(Entries taken from a collection)
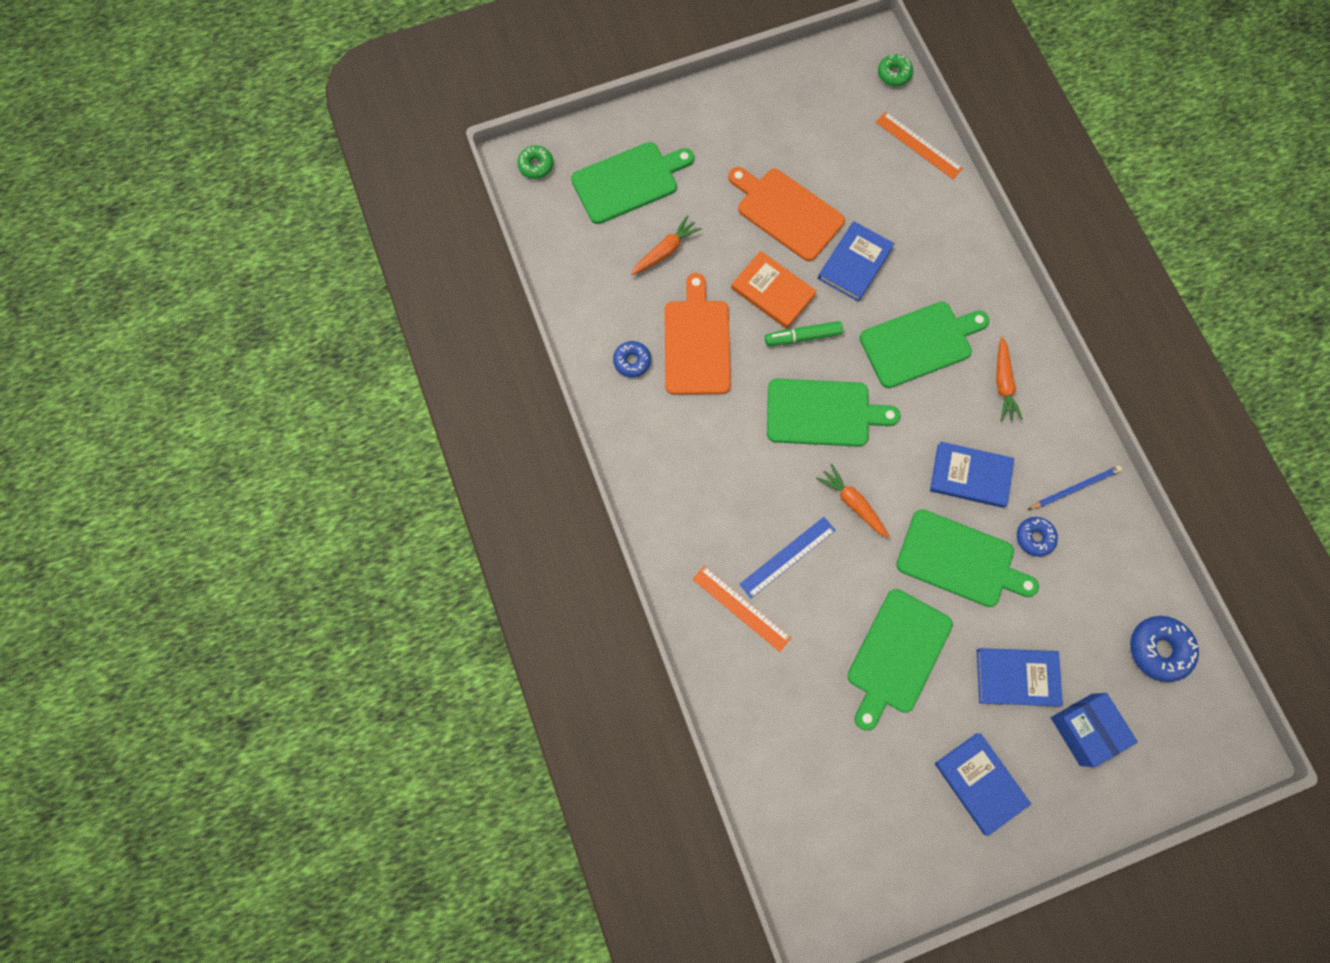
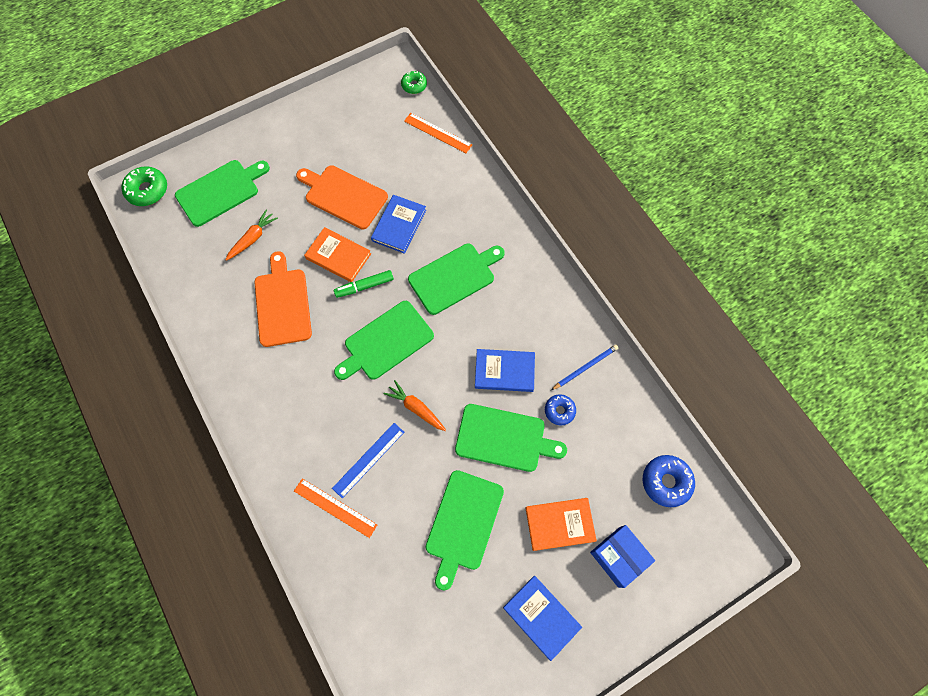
camera: 10 degrees left, 5 degrees down
(536, 165) = (147, 190): green donut -> green donut, size x1.57
(632, 361) = (233, 326): blue donut -> none
(823, 413) = (386, 342): green cutting board -> green cutting board turned 150 degrees clockwise
(1003, 383) = (521, 297): orange carrot -> none
(1016, 677) = (559, 524): blue book -> orange book

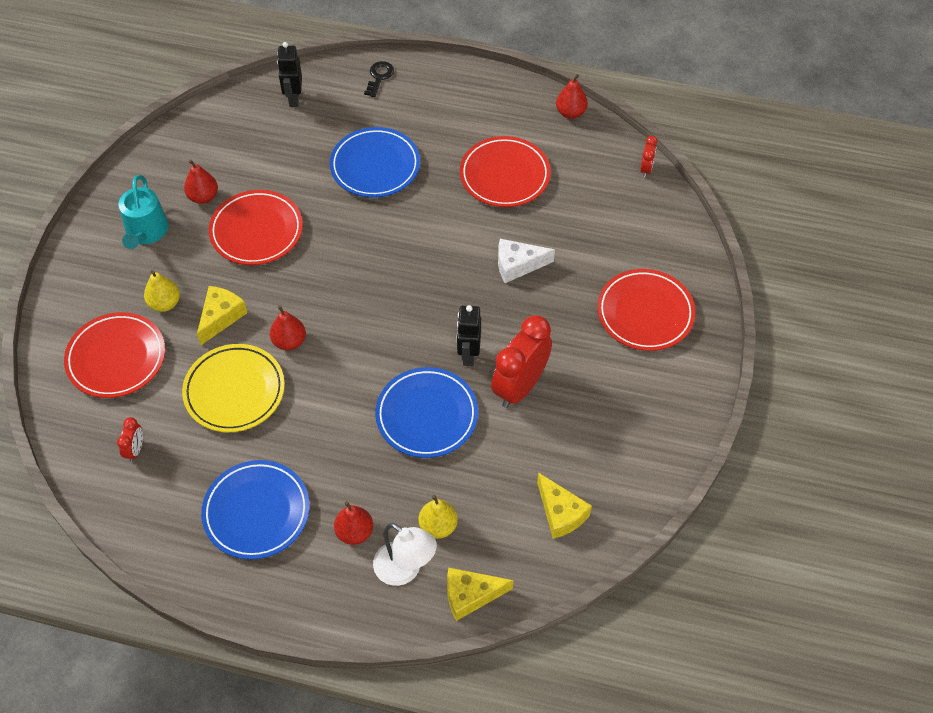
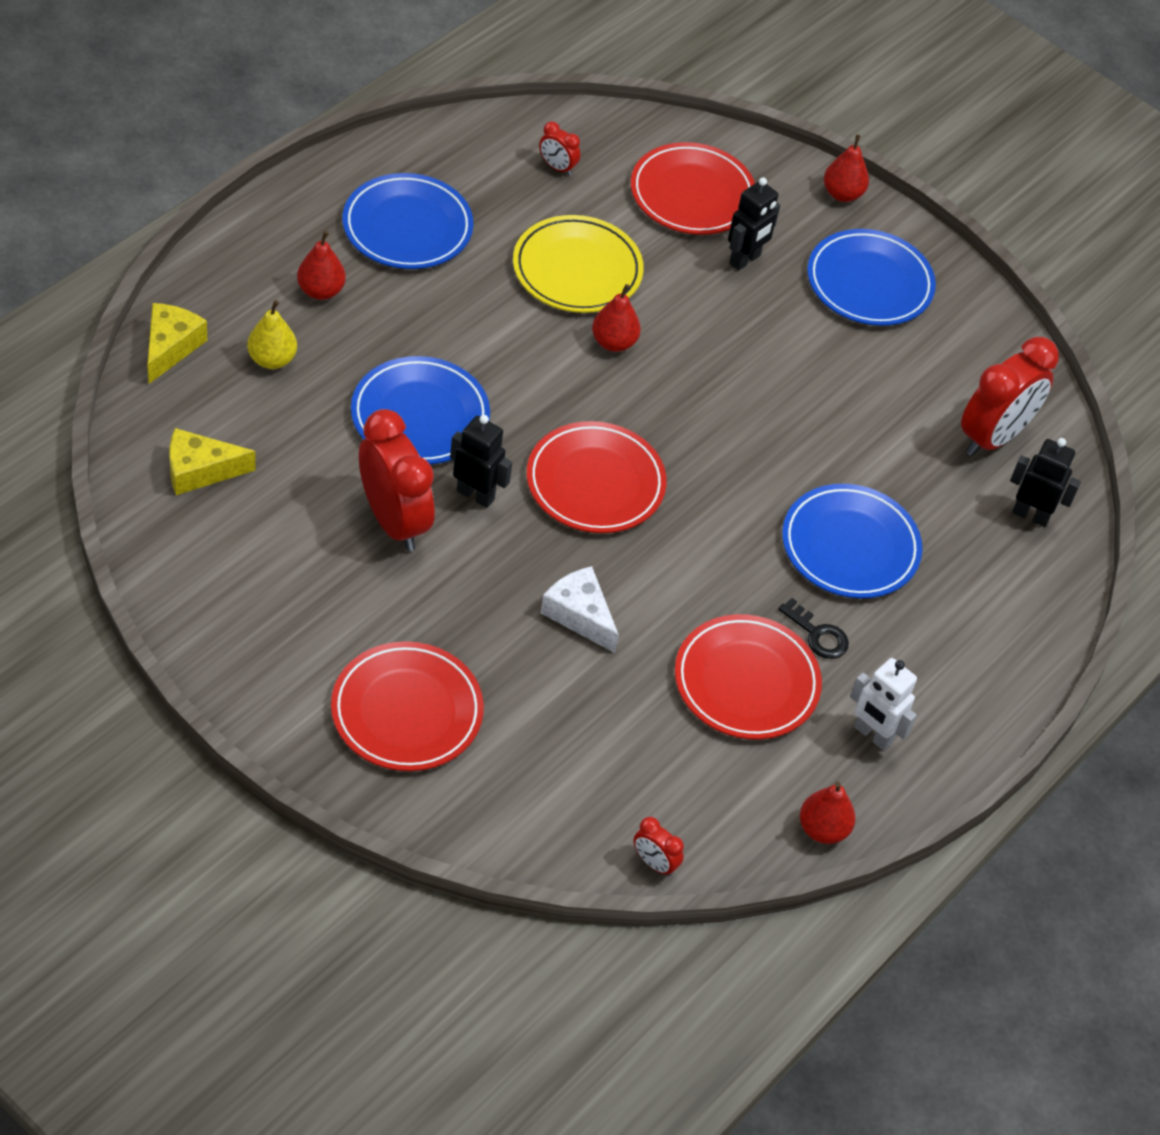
camera: 110 degrees right, 5 degrees down
(146, 232) = (869, 283): turquoise watering can -> blue plate
(165, 303) = (745, 260): yellow pear -> black robot
(203, 197) = (897, 355): red pear -> red pear (842, 194)
(221, 317) = (692, 299): yellow cheese -> none
(243, 132) = (993, 437): none -> red clock
(256, 231) = (807, 382): red plate -> red plate (595, 483)
(379, 77) = (1025, 629): black key -> black key (818, 635)
(405, 570) = (244, 310): white lamp -> none
(497, 113) = (872, 735): none -> white robot
(517, 265) = (579, 615): white cheese -> white cheese turned 60 degrees counterclockwise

● Work instruction
Your job is to transcribe the records exactly and in full. Pictures are not part of the copy.

● The answer
camera: 10 degrees left, 5 degrees down
(536, 165) = (147, 190): green donut -> green donut, size x1.57
(632, 361) = (233, 326): blue donut -> none
(823, 413) = (386, 342): green cutting board -> green cutting board turned 150 degrees clockwise
(1003, 383) = (521, 297): orange carrot -> none
(1016, 677) = (559, 524): blue book -> orange book

camera: 110 degrees right, 5 degrees down
(146, 232) = (869, 283): turquoise watering can -> blue plate
(165, 303) = (745, 260): yellow pear -> black robot
(203, 197) = (897, 355): red pear -> red pear (842, 194)
(221, 317) = (692, 299): yellow cheese -> none
(243, 132) = (993, 437): none -> red clock
(256, 231) = (807, 382): red plate -> red plate (595, 483)
(379, 77) = (1025, 629): black key -> black key (818, 635)
(405, 570) = (244, 310): white lamp -> none
(497, 113) = (872, 735): none -> white robot
(517, 265) = (579, 615): white cheese -> white cheese turned 60 degrees counterclockwise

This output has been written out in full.